● **Records from a data collection**:
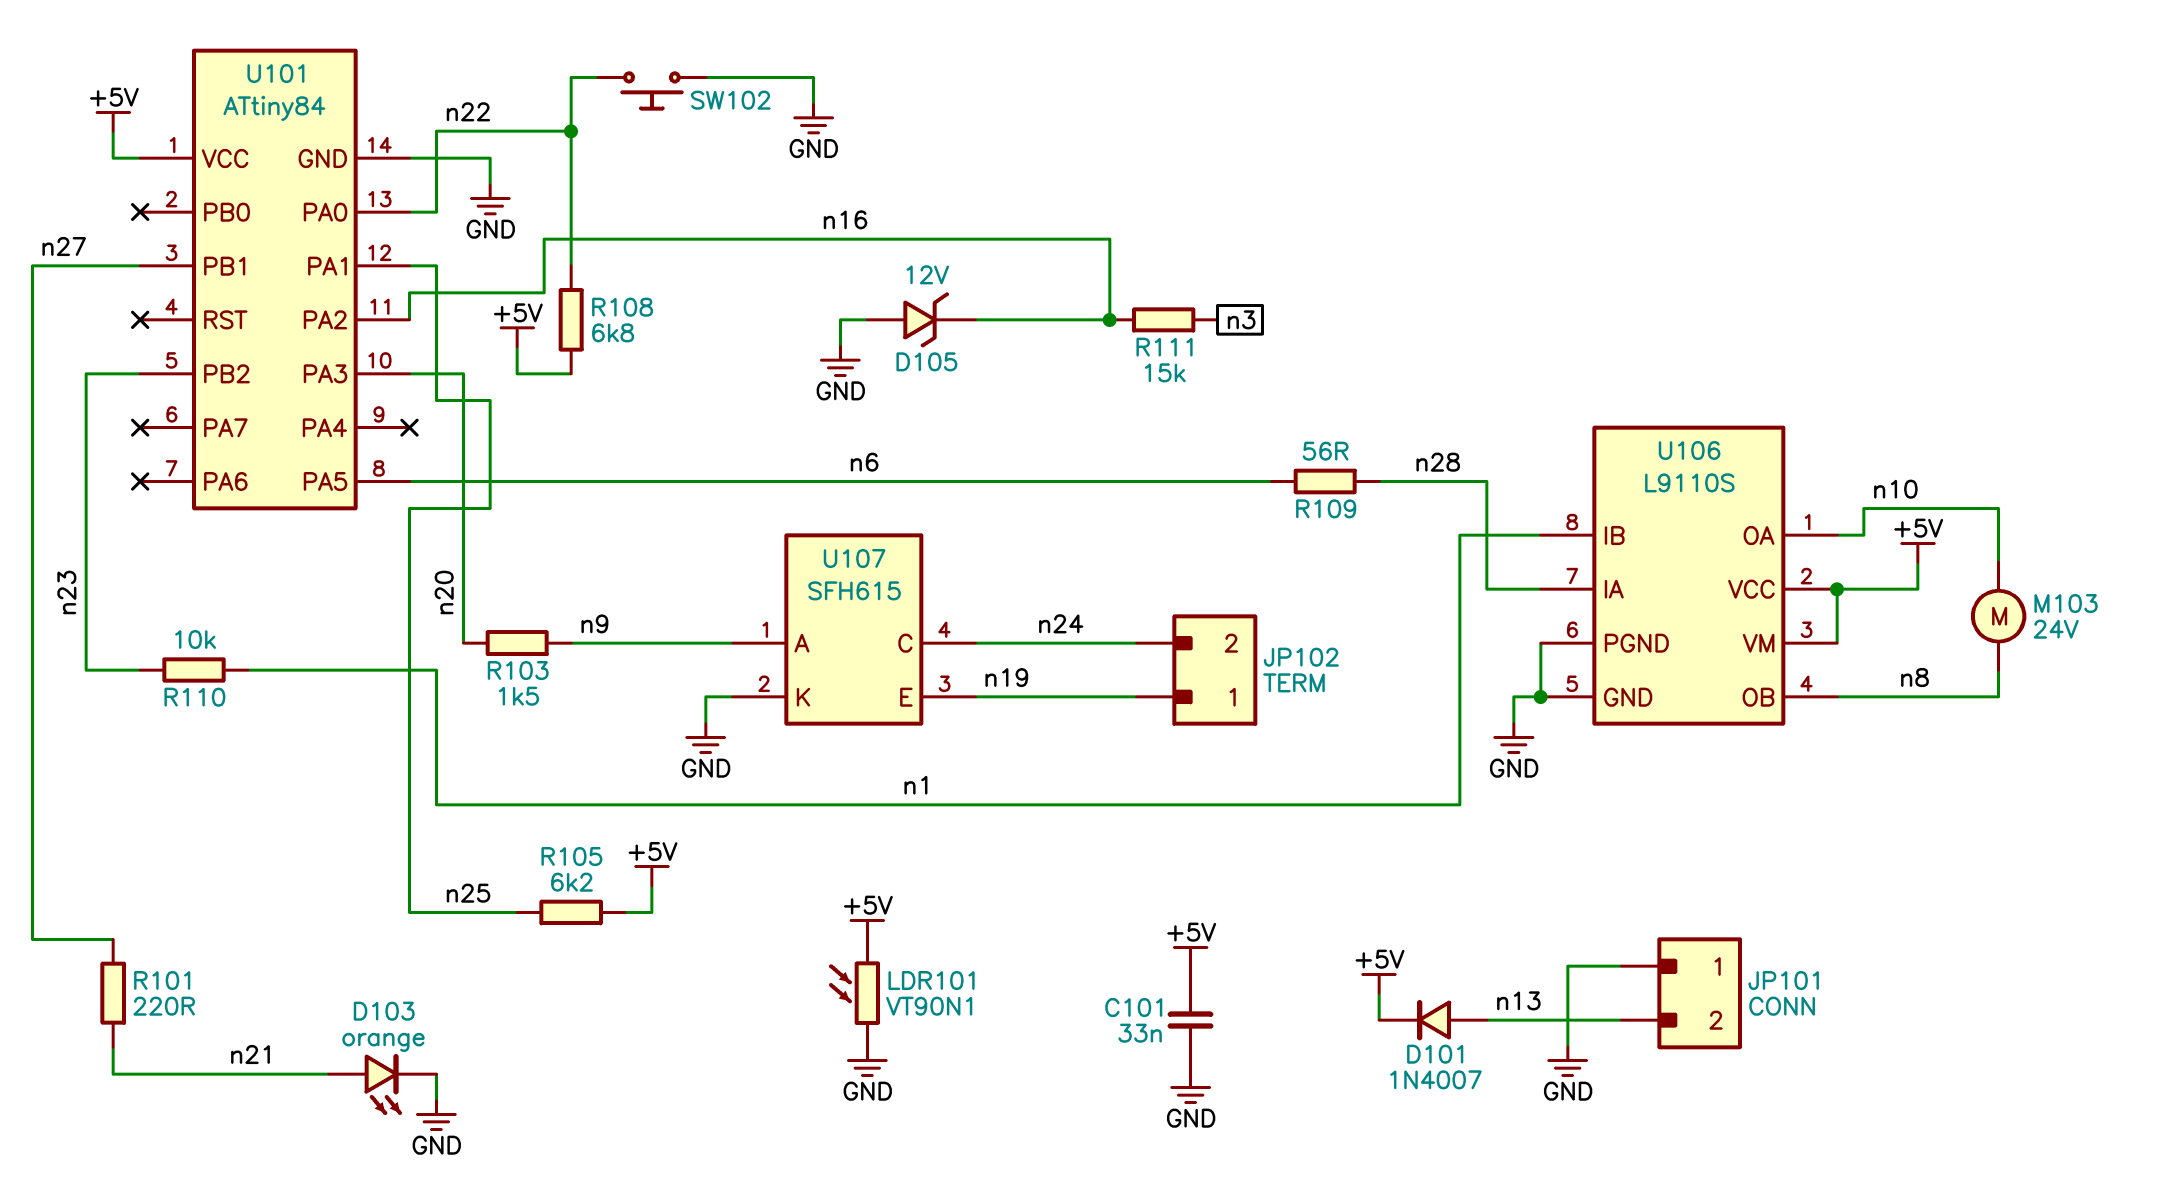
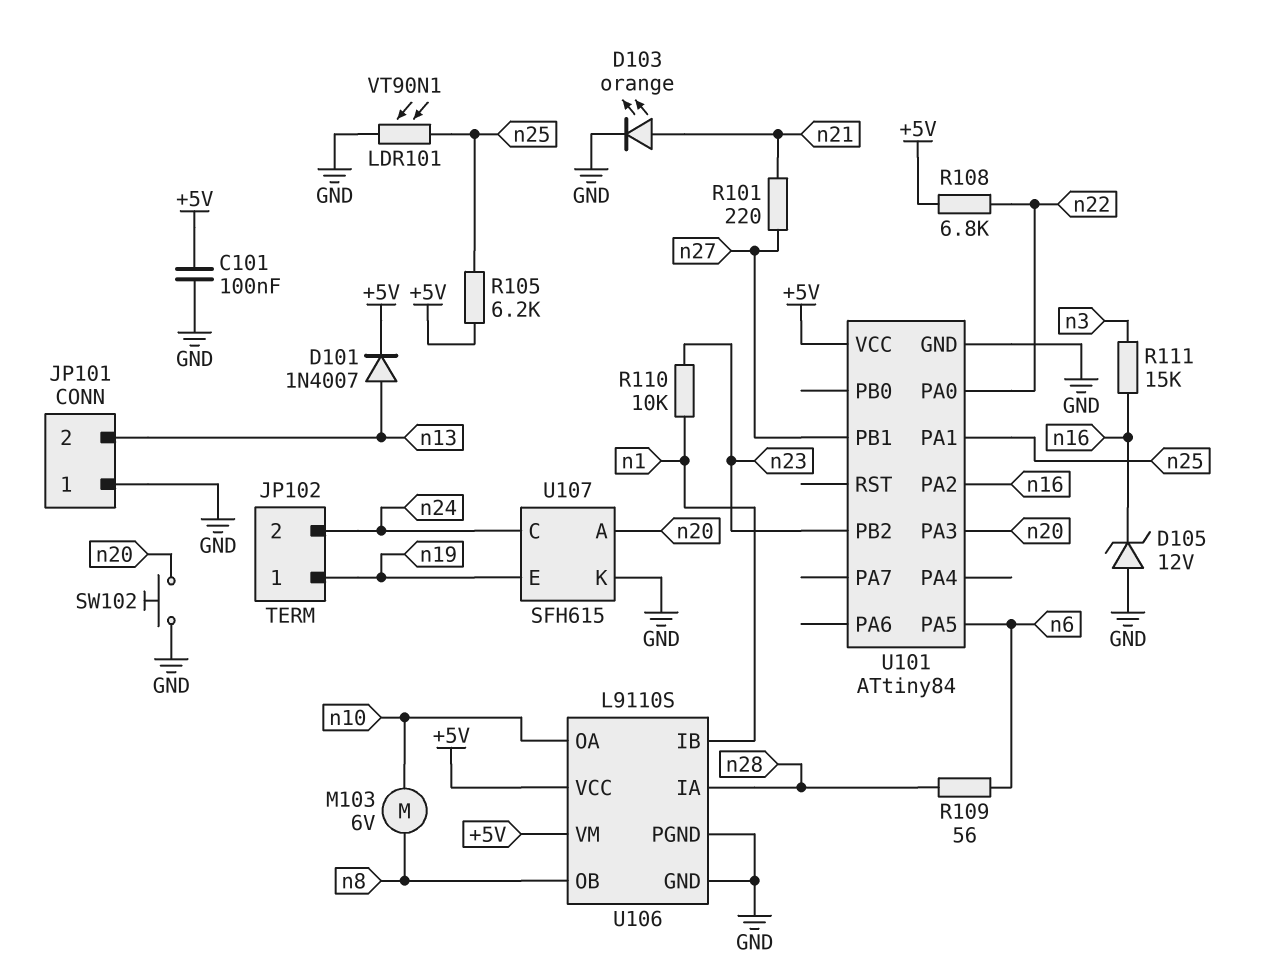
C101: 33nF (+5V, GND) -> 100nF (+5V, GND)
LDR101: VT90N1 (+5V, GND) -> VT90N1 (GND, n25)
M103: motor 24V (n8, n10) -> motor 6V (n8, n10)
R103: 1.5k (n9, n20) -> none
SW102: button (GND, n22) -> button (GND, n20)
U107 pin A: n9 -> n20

● **What to do**: What are the lines from the one with "R103: 1.5k (n9, n20) -> none" through the end of the entries? Give them again exactly, both end lines included.

● **Exercise solution**:
R103: 1.5k (n9, n20) -> none
SW102: button (GND, n22) -> button (GND, n20)
U107 pin A: n9 -> n20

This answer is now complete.